▶ Task instructions: Lines in the data below that contain the word "pentagon" are to be copied.

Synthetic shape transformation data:
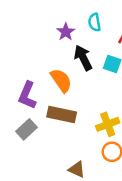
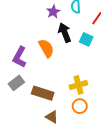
brown rectangle: (62, 114) -> (43, 93), moved

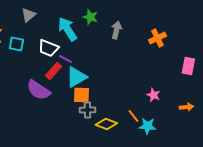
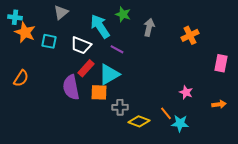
purple line: (65, 59) -> (117, 49), moved
purple semicircle: (38, 90) -> (71, 87), turned 45
orange square: (81, 95) -> (99, 92), moved

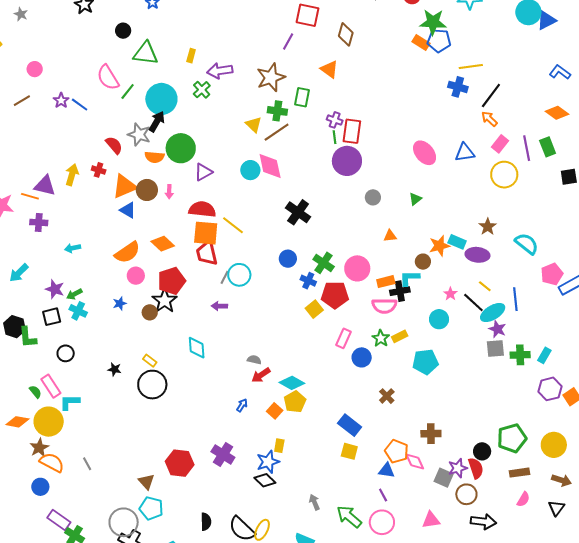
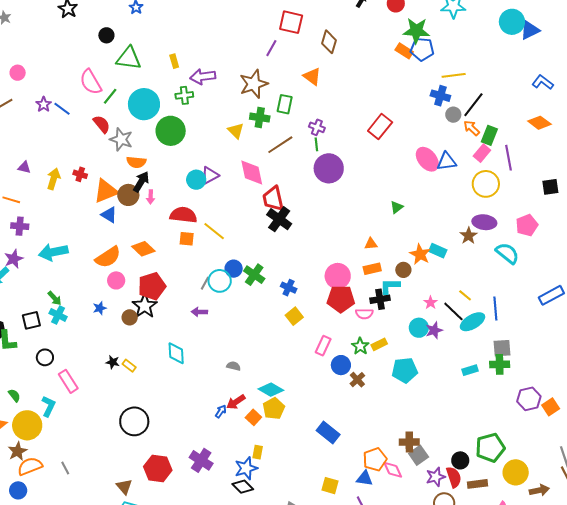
yellow rectangle: (191, 56) -> (174, 61), turned -32
green cross: (202, 90) -> (184, 95), turned 36
black arrow: (157, 122) -> (141, 182), moved
red rectangle: (352, 131) -> (380, 126), moved, turned 30
brown line: (277, 132) -> (280, 145), moved
red semicircle: (114, 145) -> (102, 124), moved
green rectangle: (548, 147) -> (489, 135), moved, turned 42
green circle: (181, 148) -> (171, 131), moved
pink ellipse: (425, 153) -> (427, 159), moved
cyan circle: (250, 170) -> (196, 180), moved
purple triangle: (203, 172) -> (210, 175), moved
purple triangle: (45, 186) -> (24, 167), moved, size x0.6
gray circle: (373, 197) -> (453, 115), moved
orange square: (206, 233) -> (187, 239), size x0.6
orange star: (439, 246) -> (420, 254), turned -30
cyan arrow: (73, 248) -> (53, 252), size x1.8
red trapezoid: (207, 253) -> (273, 199), moved
purple ellipse: (477, 255) -> (484, 222), moved
blue circle: (288, 259) -> (234, 269), moved
green cross: (324, 263) -> (254, 275), moved
pink pentagon: (552, 274) -> (527, 225), moved
orange rectangle: (386, 282) -> (372, 269), moved
purple star: (55, 289) -> (14, 259), moved, turned 30
green arrow: (74, 294) -> (55, 298), turned -105
red pentagon: (335, 295) -> (341, 299), moved
pink semicircle: (384, 306) -> (364, 314), size x0.7
purple star: (497, 329) -> (434, 330), moved, turned 30
gray square: (495, 348) -> (502, 348), moved
cyan rectangle: (544, 355) -> (470, 370), moved, turned 42
black star: (114, 369) -> (113, 362), moved
red arrow: (261, 375) -> (236, 402), moved
black circle: (152, 385) -> (134, 421), moved
pink rectangle: (51, 386) -> (68, 381), moved
brown cross: (387, 396) -> (357, 380), moved
cyan L-shape: (70, 402) -> (48, 406), turned 115
yellow circle: (554, 445) -> (516, 472), moved
yellow square: (349, 451) -> (330, 486), moved
orange pentagon: (397, 451) -> (375, 459), turned 30
orange semicircle: (52, 462) -> (30, 466), turned -50
brown rectangle: (519, 473) -> (477, 484), moved
gray square: (444, 478) -> (419, 455), moved, turned 30
brown arrow: (562, 480) -> (539, 490), turned -30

▶ Answer for this exercise:
pink pentagon: (552, 274) -> (527, 225), moved
red pentagon: (335, 295) -> (341, 299), moved
orange pentagon: (397, 451) -> (375, 459), turned 30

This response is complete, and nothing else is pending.